- DATA SHOWN -

· · ·

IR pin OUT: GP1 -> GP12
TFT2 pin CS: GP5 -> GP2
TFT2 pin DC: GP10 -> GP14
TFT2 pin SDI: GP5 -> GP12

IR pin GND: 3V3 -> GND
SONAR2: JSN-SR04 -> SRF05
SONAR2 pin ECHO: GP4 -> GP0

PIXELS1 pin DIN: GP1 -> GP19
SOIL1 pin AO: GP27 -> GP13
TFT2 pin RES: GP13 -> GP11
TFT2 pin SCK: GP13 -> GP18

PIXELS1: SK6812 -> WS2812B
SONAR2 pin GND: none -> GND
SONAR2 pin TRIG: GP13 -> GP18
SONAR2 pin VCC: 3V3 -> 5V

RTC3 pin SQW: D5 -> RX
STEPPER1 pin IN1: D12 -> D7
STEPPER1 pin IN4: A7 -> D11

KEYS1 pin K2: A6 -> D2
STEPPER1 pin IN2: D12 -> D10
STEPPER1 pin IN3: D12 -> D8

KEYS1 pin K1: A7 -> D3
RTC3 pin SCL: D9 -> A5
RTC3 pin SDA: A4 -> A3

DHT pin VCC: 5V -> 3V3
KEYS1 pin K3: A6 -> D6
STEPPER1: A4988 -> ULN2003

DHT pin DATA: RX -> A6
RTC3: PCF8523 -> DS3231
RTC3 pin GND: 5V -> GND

· · ·

- YOUR ASSIGNMENT -
Return the lines exactly as they stand, please. Start at the top of the material and finish with the line where "STEPPER1 pin IN3: D12 -> D8" appears.

- SOLUTION FOR THIS EXERCISE -
IR pin OUT: GP1 -> GP12
TFT2 pin CS: GP5 -> GP2
TFT2 pin DC: GP10 -> GP14
TFT2 pin SDI: GP5 -> GP12

IR pin GND: 3V3 -> GND
SONAR2: JSN-SR04 -> SRF05
SONAR2 pin ECHO: GP4 -> GP0

PIXELS1 pin DIN: GP1 -> GP19
SOIL1 pin AO: GP27 -> GP13
TFT2 pin RES: GP13 -> GP11
TFT2 pin SCK: GP13 -> GP18

PIXELS1: SK6812 -> WS2812B
SONAR2 pin GND: none -> GND
SONAR2 pin TRIG: GP13 -> GP18
SONAR2 pin VCC: 3V3 -> 5V

RTC3 pin SQW: D5 -> RX
STEPPER1 pin IN1: D12 -> D7
STEPPER1 pin IN4: A7 -> D11

KEYS1 pin K2: A6 -> D2
STEPPER1 pin IN2: D12 -> D10
STEPPER1 pin IN3: D12 -> D8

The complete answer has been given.